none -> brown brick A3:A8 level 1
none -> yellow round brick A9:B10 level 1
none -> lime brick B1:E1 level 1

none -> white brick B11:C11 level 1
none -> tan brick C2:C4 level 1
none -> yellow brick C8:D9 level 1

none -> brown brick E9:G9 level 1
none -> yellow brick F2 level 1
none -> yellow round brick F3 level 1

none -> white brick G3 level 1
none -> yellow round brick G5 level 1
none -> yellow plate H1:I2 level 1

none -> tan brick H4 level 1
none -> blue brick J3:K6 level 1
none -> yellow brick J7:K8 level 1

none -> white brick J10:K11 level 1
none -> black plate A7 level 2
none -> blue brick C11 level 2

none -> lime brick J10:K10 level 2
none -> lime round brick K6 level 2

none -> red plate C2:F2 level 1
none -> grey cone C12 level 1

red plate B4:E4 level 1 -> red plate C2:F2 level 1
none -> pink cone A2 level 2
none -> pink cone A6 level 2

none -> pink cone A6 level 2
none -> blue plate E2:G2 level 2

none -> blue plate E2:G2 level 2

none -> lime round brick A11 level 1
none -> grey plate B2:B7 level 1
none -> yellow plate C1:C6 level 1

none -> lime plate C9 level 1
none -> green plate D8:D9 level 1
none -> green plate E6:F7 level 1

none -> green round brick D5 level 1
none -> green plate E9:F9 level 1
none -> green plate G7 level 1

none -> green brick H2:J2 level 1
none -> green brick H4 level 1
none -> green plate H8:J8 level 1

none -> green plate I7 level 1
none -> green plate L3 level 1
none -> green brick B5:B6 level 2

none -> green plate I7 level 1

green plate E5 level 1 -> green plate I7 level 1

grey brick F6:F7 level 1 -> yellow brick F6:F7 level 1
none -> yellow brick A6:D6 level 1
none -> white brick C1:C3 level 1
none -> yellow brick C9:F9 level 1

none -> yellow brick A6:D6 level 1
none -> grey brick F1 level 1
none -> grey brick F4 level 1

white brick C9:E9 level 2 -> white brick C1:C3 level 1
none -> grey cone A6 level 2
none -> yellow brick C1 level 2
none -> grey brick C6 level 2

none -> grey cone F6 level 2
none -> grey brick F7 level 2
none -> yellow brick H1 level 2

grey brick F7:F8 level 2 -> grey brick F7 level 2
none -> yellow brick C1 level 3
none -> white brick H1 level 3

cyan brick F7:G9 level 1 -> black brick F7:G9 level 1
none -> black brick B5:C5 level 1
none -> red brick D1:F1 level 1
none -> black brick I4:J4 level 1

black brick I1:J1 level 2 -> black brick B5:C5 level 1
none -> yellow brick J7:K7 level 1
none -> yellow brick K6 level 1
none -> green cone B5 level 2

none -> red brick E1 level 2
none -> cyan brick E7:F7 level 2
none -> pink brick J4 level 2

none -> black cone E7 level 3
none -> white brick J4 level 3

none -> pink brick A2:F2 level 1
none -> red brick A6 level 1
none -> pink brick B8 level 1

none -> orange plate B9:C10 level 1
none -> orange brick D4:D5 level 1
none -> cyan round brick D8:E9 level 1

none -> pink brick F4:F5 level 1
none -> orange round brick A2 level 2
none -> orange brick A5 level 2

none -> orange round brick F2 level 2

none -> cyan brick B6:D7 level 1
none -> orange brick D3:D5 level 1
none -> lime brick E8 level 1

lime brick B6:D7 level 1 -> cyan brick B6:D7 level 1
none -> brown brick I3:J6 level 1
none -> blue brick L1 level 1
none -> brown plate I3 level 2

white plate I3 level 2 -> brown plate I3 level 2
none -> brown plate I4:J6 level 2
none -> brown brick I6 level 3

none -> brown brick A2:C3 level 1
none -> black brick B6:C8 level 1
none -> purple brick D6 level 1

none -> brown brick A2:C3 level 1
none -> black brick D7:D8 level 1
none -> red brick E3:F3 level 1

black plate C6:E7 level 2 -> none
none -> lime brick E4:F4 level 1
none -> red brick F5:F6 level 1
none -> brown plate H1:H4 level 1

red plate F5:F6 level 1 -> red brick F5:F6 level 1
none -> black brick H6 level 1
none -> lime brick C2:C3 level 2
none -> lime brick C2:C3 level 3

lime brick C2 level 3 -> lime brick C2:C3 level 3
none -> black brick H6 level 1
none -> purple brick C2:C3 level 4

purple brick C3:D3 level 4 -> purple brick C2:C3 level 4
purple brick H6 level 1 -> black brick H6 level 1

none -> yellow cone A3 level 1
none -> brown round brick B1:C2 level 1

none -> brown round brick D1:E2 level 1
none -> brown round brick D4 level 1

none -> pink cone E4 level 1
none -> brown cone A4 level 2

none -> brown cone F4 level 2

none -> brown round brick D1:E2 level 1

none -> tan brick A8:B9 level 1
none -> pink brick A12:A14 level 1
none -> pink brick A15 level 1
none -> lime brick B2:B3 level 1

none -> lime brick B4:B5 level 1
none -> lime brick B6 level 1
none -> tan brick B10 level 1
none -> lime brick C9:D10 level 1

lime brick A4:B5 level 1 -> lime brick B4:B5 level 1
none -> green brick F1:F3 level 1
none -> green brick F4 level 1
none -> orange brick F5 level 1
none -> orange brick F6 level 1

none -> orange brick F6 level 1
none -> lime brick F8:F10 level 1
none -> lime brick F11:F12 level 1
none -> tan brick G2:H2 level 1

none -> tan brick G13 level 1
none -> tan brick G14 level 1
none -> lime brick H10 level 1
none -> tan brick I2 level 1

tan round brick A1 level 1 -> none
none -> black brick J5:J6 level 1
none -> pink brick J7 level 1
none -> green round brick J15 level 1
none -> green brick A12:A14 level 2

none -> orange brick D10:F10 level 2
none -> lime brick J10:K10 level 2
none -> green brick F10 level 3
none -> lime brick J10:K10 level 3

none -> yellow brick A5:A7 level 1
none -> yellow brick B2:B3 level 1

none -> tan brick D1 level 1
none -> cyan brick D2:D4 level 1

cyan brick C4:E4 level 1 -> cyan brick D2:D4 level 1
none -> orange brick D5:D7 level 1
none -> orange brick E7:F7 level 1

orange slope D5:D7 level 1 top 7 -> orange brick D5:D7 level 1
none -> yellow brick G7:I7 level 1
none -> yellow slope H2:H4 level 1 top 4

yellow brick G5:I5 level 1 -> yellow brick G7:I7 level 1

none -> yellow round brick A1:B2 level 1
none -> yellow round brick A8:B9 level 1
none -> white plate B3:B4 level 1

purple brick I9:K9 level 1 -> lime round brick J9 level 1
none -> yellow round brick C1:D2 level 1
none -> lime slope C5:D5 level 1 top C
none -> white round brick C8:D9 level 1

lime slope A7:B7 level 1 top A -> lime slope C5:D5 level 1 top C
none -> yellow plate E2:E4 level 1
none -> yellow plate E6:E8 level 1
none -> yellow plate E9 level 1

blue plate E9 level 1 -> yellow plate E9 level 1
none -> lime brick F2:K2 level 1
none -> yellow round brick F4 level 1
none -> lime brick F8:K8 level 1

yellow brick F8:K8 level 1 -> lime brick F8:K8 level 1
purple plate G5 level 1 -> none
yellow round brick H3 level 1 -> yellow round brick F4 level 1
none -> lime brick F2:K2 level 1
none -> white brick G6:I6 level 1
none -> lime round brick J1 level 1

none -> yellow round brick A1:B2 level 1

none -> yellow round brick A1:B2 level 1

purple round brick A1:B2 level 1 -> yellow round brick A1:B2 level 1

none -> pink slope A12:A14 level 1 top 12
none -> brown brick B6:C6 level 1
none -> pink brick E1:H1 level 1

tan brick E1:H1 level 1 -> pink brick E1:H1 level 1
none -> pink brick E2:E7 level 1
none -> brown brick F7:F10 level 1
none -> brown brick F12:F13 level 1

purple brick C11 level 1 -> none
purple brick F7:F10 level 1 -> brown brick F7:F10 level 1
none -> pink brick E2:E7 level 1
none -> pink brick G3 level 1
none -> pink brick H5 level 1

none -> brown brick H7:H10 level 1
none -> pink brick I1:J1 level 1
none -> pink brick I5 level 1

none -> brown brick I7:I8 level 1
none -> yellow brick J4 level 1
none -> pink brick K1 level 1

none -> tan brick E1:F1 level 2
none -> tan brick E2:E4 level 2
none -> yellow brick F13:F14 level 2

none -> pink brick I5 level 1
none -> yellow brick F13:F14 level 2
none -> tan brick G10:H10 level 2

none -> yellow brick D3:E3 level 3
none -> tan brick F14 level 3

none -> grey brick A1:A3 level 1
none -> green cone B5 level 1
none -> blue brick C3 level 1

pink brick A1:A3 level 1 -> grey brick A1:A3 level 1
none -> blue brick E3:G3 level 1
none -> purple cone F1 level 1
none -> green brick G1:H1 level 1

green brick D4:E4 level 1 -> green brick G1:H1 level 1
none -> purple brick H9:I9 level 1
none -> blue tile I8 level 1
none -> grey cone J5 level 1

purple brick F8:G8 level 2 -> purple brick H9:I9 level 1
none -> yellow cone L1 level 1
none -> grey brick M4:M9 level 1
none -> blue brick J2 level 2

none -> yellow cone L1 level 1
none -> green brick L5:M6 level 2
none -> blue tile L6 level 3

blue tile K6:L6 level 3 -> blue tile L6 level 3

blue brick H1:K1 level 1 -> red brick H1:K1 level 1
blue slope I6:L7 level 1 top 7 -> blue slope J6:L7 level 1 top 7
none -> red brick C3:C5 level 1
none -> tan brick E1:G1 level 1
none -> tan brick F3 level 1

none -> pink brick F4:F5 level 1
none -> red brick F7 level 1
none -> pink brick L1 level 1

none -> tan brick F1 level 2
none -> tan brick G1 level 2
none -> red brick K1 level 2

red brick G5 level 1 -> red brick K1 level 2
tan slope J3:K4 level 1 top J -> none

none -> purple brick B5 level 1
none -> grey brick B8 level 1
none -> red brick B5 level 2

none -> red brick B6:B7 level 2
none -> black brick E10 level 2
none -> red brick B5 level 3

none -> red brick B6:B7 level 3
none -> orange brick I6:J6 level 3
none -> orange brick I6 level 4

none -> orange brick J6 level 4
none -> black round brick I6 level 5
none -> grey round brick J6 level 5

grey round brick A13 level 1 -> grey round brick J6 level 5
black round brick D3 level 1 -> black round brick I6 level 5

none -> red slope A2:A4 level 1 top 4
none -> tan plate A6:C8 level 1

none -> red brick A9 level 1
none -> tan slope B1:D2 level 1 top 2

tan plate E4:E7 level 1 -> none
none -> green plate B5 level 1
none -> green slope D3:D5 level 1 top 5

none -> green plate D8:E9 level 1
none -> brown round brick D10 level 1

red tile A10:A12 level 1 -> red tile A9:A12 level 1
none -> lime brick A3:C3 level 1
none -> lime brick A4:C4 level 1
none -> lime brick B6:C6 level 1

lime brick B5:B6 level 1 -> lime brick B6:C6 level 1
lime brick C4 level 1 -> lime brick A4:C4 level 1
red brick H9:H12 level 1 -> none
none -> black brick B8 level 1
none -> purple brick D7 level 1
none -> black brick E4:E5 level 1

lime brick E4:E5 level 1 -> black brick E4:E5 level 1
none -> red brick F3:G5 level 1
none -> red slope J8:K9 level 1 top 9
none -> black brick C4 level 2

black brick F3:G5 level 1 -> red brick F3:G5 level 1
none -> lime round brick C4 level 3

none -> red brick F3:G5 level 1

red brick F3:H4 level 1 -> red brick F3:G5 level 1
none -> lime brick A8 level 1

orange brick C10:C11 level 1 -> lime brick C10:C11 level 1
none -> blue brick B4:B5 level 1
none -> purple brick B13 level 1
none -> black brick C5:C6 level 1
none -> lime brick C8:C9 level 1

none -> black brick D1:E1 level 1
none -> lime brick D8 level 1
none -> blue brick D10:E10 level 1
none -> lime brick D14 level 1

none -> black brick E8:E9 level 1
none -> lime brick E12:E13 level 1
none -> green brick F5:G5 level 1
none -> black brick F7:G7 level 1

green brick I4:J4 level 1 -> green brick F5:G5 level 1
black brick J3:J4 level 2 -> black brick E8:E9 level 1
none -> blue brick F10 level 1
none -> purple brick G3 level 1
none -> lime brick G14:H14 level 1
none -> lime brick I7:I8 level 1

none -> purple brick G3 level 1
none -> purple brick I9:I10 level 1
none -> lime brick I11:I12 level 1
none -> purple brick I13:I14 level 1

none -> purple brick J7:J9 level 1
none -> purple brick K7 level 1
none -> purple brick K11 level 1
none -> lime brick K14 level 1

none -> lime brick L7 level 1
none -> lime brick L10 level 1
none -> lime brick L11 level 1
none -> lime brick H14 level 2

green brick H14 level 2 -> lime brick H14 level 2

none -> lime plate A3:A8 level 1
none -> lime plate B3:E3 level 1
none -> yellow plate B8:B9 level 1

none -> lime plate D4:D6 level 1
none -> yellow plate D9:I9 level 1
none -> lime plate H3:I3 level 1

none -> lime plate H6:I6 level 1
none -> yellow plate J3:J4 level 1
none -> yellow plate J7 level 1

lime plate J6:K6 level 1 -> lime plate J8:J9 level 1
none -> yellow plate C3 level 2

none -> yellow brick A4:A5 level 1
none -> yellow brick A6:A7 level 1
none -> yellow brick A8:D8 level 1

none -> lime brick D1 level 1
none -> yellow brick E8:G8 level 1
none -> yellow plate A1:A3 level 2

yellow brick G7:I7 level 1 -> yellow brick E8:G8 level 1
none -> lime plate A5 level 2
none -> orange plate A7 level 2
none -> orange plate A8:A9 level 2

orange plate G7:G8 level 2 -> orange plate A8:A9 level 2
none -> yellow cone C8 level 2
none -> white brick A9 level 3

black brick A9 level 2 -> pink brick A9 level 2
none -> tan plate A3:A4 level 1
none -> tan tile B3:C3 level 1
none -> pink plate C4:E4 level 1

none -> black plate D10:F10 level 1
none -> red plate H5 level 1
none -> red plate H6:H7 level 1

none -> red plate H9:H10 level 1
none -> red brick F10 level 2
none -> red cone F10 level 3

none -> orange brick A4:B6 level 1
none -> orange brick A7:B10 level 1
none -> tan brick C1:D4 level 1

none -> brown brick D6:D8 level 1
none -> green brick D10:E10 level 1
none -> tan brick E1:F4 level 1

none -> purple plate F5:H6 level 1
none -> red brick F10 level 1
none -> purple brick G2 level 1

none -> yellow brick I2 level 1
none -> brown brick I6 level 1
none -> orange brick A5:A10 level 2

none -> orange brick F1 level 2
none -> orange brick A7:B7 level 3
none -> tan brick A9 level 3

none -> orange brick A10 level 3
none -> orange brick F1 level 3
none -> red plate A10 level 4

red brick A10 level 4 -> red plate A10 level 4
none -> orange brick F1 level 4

_ _ _

→ About this exercise: Lines of the data above that include the string "cyan" must each be copied.

→ Result of this exercise:
cyan brick F7:G9 level 1 -> black brick F7:G9 level 1
none -> cyan brick E7:F7 level 2
none -> cyan round brick D8:E9 level 1
none -> cyan brick B6:D7 level 1
lime brick B6:D7 level 1 -> cyan brick B6:D7 level 1
none -> cyan brick D2:D4 level 1
cyan brick C4:E4 level 1 -> cyan brick D2:D4 level 1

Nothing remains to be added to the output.